Exercise: Some lines below hold "size". Pick them out and copy them.
Start of Exercise materials
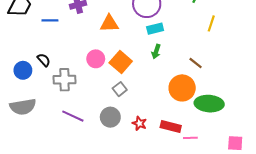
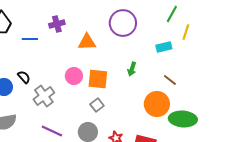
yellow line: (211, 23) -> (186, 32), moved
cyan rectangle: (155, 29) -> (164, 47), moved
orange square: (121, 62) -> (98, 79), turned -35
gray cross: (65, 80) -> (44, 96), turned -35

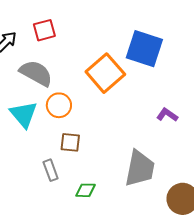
End of Exercise materials
Start of Exercise materials
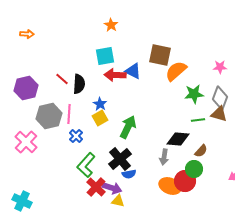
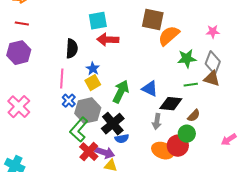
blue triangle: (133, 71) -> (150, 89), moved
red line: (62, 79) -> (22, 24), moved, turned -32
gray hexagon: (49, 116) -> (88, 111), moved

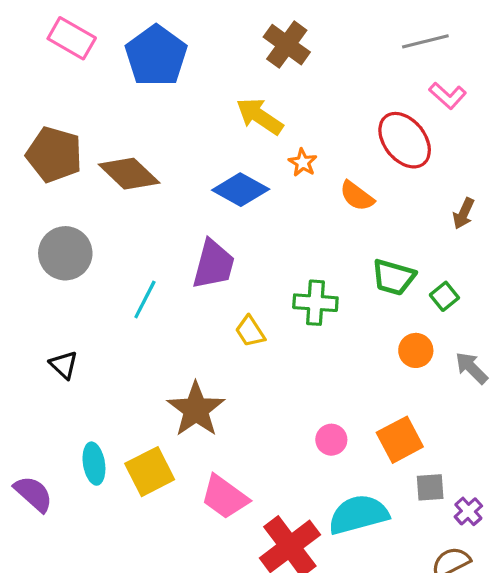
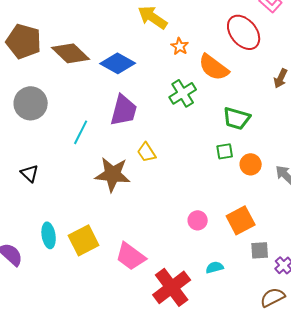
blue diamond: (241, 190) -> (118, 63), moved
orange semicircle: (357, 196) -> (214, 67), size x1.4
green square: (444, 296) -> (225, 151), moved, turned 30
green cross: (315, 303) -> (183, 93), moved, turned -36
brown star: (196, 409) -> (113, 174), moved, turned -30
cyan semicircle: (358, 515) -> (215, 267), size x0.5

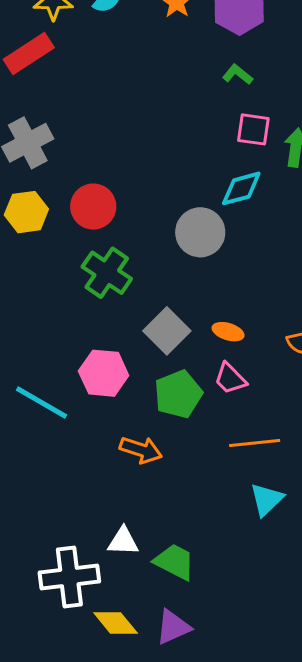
End of Exercise materials
Answer to this problem:
orange semicircle: (357, 196) -> (214, 67), size x1.4
cyan semicircle: (358, 515) -> (215, 267), size x0.5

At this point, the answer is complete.